**Job:**
Set down each entry below exactly as it stands.

<<<<

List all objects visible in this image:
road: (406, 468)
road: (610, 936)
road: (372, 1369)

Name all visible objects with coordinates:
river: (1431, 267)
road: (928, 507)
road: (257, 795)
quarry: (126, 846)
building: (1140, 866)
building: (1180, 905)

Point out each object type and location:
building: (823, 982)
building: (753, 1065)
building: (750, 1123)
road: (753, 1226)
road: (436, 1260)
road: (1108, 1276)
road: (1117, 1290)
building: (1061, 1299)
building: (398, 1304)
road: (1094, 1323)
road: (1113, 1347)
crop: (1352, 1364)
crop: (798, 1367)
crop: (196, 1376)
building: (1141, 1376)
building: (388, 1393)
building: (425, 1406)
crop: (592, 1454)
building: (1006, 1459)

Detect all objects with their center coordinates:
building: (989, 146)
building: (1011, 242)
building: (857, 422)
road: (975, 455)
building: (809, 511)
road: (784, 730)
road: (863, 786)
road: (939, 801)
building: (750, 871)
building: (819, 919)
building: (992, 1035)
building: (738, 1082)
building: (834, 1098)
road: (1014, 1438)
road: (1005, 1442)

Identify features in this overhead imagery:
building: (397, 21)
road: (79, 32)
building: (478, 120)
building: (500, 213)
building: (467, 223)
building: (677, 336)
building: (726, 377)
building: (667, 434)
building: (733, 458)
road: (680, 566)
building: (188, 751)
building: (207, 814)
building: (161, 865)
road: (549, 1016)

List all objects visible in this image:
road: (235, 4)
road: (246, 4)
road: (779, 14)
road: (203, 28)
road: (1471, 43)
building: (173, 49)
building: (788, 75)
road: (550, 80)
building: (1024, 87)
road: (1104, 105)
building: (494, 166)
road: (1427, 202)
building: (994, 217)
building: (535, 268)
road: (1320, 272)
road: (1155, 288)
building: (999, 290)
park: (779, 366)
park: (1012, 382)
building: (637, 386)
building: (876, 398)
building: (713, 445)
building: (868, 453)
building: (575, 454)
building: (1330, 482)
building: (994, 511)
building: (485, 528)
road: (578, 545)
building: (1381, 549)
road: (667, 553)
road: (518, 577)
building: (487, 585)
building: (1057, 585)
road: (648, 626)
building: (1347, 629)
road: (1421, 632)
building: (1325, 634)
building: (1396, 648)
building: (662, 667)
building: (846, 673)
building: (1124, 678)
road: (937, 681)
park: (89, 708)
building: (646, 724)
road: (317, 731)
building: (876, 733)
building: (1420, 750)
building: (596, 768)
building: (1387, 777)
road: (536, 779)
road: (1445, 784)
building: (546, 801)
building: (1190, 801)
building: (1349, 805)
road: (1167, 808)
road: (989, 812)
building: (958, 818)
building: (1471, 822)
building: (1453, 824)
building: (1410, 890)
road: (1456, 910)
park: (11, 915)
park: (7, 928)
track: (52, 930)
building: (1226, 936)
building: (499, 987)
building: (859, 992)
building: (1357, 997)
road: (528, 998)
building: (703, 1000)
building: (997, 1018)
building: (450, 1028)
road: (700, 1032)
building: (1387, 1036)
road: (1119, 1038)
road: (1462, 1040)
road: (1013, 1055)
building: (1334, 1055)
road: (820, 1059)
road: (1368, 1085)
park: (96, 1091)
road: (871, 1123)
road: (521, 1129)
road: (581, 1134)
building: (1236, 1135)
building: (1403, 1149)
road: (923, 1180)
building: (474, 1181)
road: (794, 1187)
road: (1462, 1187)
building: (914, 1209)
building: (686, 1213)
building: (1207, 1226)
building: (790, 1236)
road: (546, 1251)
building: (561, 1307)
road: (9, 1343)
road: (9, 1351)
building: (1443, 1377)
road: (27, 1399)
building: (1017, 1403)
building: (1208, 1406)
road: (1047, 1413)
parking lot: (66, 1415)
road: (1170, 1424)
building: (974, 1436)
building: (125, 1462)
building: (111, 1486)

>>>>

**Task solution:**
List all objects visible in this image:
road: (406, 468)
road: (610, 936)
road: (372, 1369)

Name all visible objects with coordinates:
river: (1431, 267)
road: (928, 507)
road: (257, 795)
quarry: (126, 846)
building: (1140, 866)
building: (1180, 905)

Point out each object type and location:
building: (823, 982)
building: (753, 1065)
building: (750, 1123)
road: (753, 1226)
road: (436, 1260)
road: (1108, 1276)
road: (1117, 1290)
building: (1061, 1299)
building: (398, 1304)
road: (1094, 1323)
road: (1113, 1347)
crop: (1352, 1364)
crop: (798, 1367)
crop: (196, 1376)
building: (1141, 1376)
building: (388, 1393)
building: (425, 1406)
crop: (592, 1454)
building: (1006, 1459)

Detect all objects with their center coordinates:
building: (989, 146)
building: (1011, 242)
building: (857, 422)
road: (975, 455)
building: (809, 511)
road: (784, 730)
road: (863, 786)
road: (939, 801)
building: (750, 871)
building: (819, 919)
building: (992, 1035)
building: (738, 1082)
building: (834, 1098)
road: (1014, 1438)
road: (1005, 1442)

Identify features in this overhead imagery:
building: (397, 21)
road: (79, 32)
building: (478, 120)
building: (500, 213)
building: (467, 223)
building: (677, 336)
building: (726, 377)
building: (667, 434)
building: (733, 458)
road: (680, 566)
building: (188, 751)
building: (207, 814)
building: (161, 865)
road: (549, 1016)

List all objects visible in this image:
road: (235, 4)
road: (246, 4)
road: (779, 14)
road: (203, 28)
road: (1471, 43)
building: (173, 49)
building: (788, 75)
road: (550, 80)
building: (1024, 87)
road: (1104, 105)
building: (494, 166)
road: (1427, 202)
building: (994, 217)
building: (535, 268)
road: (1320, 272)
road: (1155, 288)
building: (999, 290)
park: (779, 366)
park: (1012, 382)
building: (637, 386)
building: (876, 398)
building: (713, 445)
building: (868, 453)
building: (575, 454)
building: (1330, 482)
building: (994, 511)
building: (485, 528)
road: (578, 545)
building: (1381, 549)
road: (667, 553)
road: (518, 577)
building: (487, 585)
building: (1057, 585)
road: (648, 626)
building: (1347, 629)
road: (1421, 632)
building: (1325, 634)
building: (1396, 648)
building: (662, 667)
building: (846, 673)
building: (1124, 678)
road: (937, 681)
park: (89, 708)
building: (646, 724)
road: (317, 731)
building: (876, 733)
building: (1420, 750)
building: (596, 768)
building: (1387, 777)
road: (536, 779)
road: (1445, 784)
building: (546, 801)
building: (1190, 801)
building: (1349, 805)
road: (1167, 808)
road: (989, 812)
building: (958, 818)
building: (1471, 822)
building: (1453, 824)
building: (1410, 890)
road: (1456, 910)
park: (11, 915)
park: (7, 928)
track: (52, 930)
building: (1226, 936)
building: (499, 987)
building: (859, 992)
building: (1357, 997)
road: (528, 998)
building: (703, 1000)
building: (997, 1018)
building: (450, 1028)
road: (700, 1032)
building: (1387, 1036)
road: (1119, 1038)
road: (1462, 1040)
road: (1013, 1055)
building: (1334, 1055)
road: (820, 1059)
road: (1368, 1085)
park: (96, 1091)
road: (871, 1123)
road: (521, 1129)
road: (581, 1134)
building: (1236, 1135)
building: (1403, 1149)
road: (923, 1180)
building: (474, 1181)
road: (794, 1187)
road: (1462, 1187)
building: (914, 1209)
building: (686, 1213)
building: (1207, 1226)
building: (790, 1236)
road: (546, 1251)
building: (561, 1307)
road: (9, 1343)
road: (9, 1351)
building: (1443, 1377)
road: (27, 1399)
building: (1017, 1403)
building: (1208, 1406)
road: (1047, 1413)
parking lot: (66, 1415)
road: (1170, 1424)
building: (974, 1436)
building: (125, 1462)
building: (111, 1486)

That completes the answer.